DATA SHOWN:
┄┄┄┄┄┄┄┄┄┄
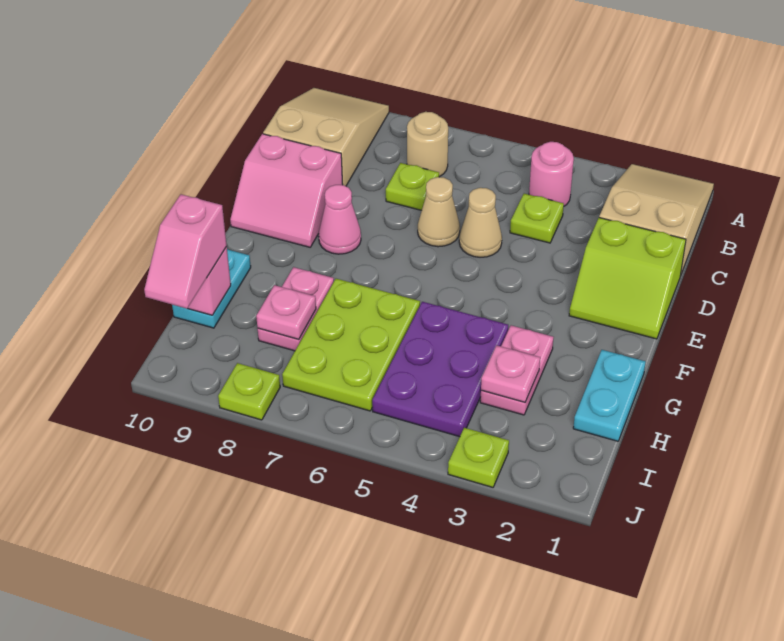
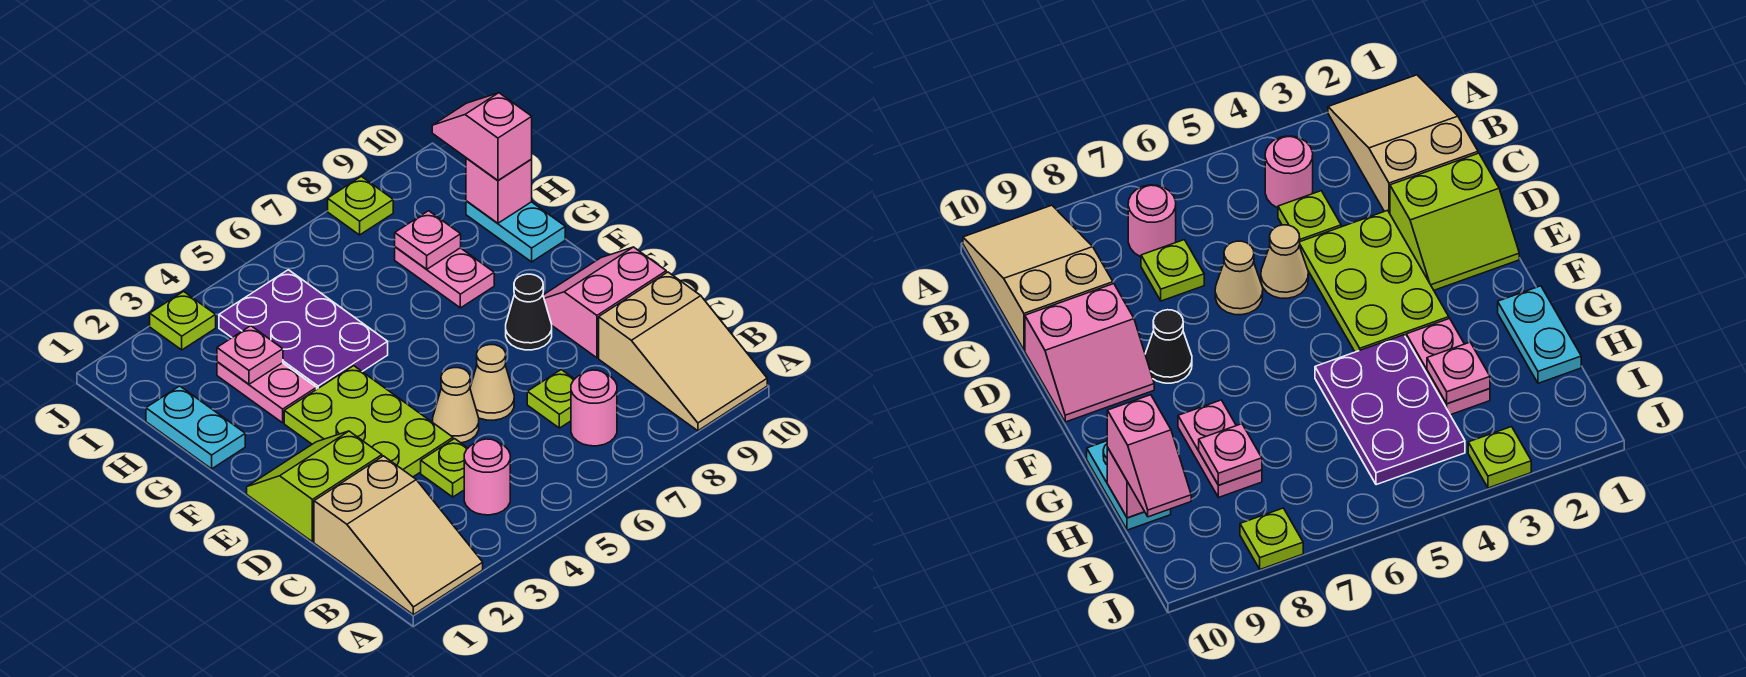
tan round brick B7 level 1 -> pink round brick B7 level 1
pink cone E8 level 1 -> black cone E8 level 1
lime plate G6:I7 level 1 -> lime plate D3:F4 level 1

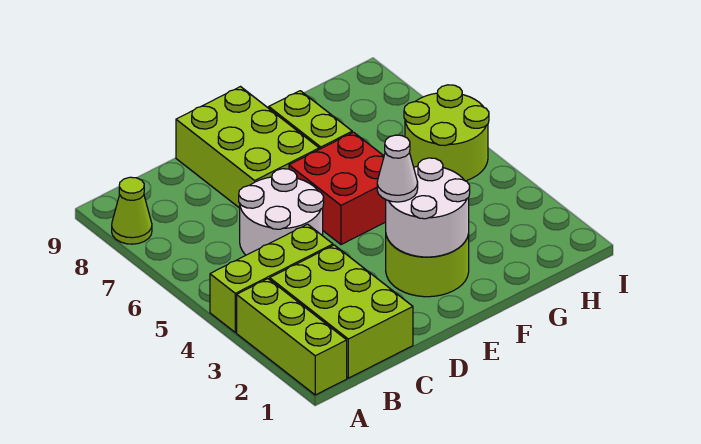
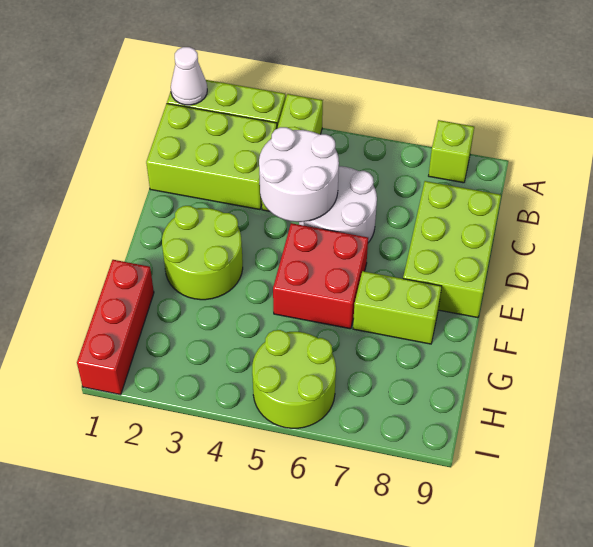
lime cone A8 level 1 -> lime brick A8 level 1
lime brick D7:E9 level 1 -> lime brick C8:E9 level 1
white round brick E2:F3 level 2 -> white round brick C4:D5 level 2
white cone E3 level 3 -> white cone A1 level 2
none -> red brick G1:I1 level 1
┄┄┄┄┄┄┄┄┄┄
WHAT THE TASK ASKS:
All lines of the data above that include the word "white" must be shown.

RESULT OF THE EXERCISE:
white round brick E2:F3 level 2 -> white round brick C4:D5 level 2
white cone E3 level 3 -> white cone A1 level 2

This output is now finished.